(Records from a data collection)
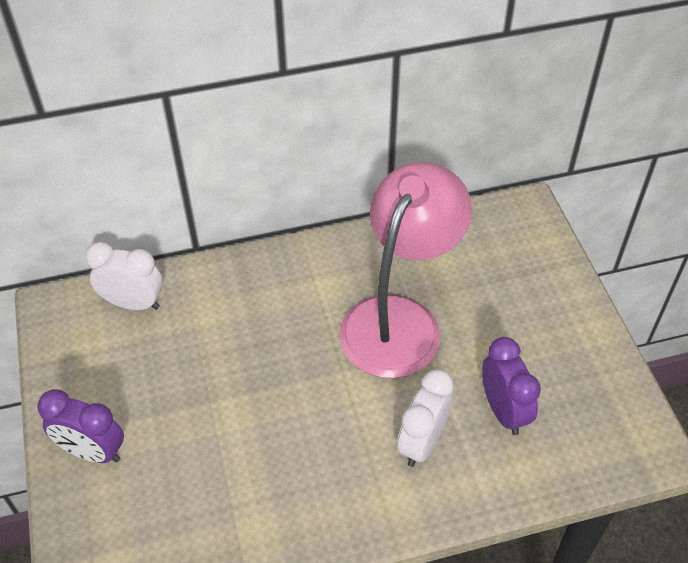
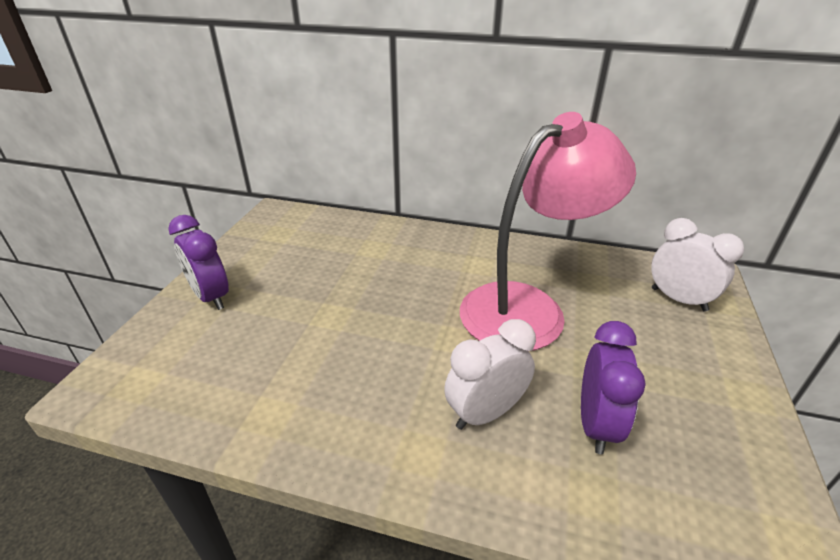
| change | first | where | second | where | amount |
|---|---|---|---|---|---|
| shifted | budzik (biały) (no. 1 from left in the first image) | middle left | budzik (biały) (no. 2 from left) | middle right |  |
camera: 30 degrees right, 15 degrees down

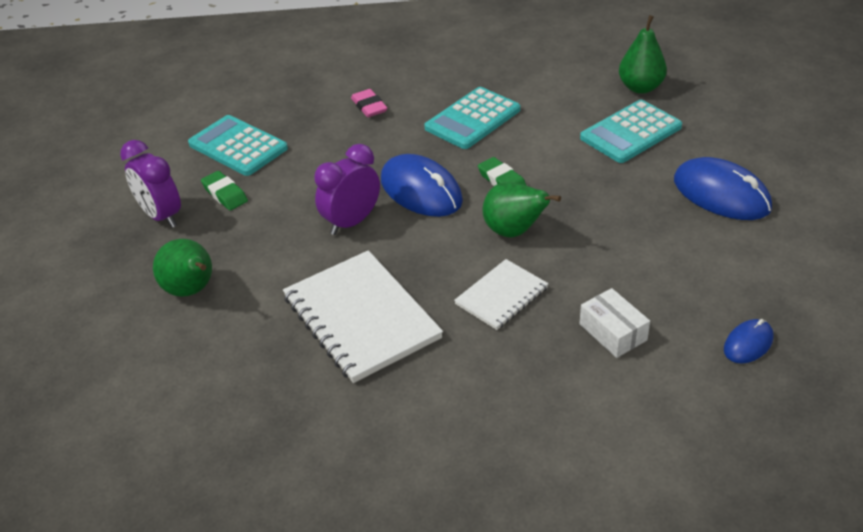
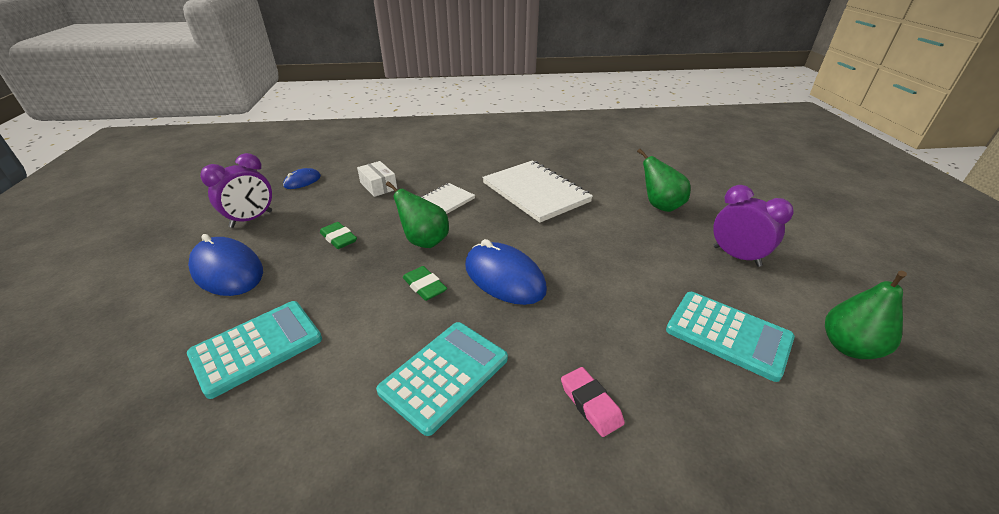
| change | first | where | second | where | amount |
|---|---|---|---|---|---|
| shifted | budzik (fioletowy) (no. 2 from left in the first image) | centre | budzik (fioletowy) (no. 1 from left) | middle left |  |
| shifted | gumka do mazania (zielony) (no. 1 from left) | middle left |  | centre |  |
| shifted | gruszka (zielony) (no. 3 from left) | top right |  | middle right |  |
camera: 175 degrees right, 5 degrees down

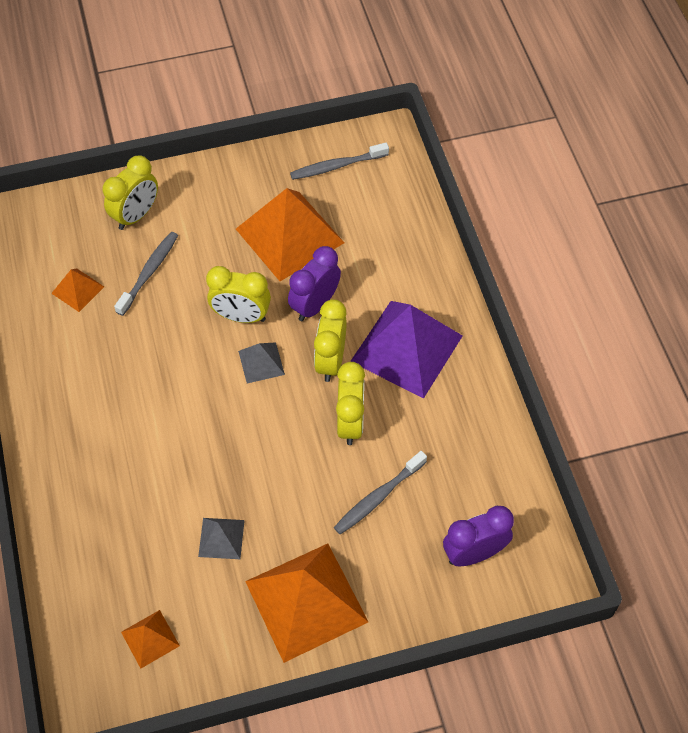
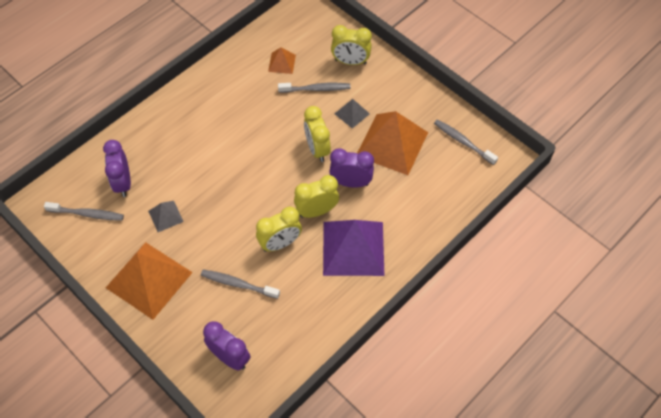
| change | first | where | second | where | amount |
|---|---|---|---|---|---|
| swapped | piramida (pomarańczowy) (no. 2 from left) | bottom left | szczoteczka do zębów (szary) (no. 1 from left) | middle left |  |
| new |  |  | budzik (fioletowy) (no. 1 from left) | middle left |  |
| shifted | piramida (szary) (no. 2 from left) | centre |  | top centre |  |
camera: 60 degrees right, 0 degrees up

> _EXERCISE_
Search the data and copy each line containing "left".

> _WRITTEN REPLY_
| shifted | budzik (biały) (no. 1 from left in the first image) | middle left | budzik (biały) (no. 2 from left) | middle right |  |
| shifted | budzik (fioletowy) (no. 2 from left in the first image) | centre | budzik (fioletowy) (no. 1 from left) | middle left |  |
| shifted | gumka do mazania (zielony) (no. 1 from left) | middle left |  | centre |  |
| shifted | gruszka (zielony) (no. 3 from left) | top right |  | middle right |  |
| swapped | piramida (pomarańczowy) (no. 2 from left) | bottom left | szczoteczka do zębów (szary) (no. 1 from left) | middle left |  |
| new |  |  | budzik (fioletowy) (no. 1 from left) | middle left |  |
| shifted | piramida (szary) (no. 2 from left) | centre |  | top centre |  |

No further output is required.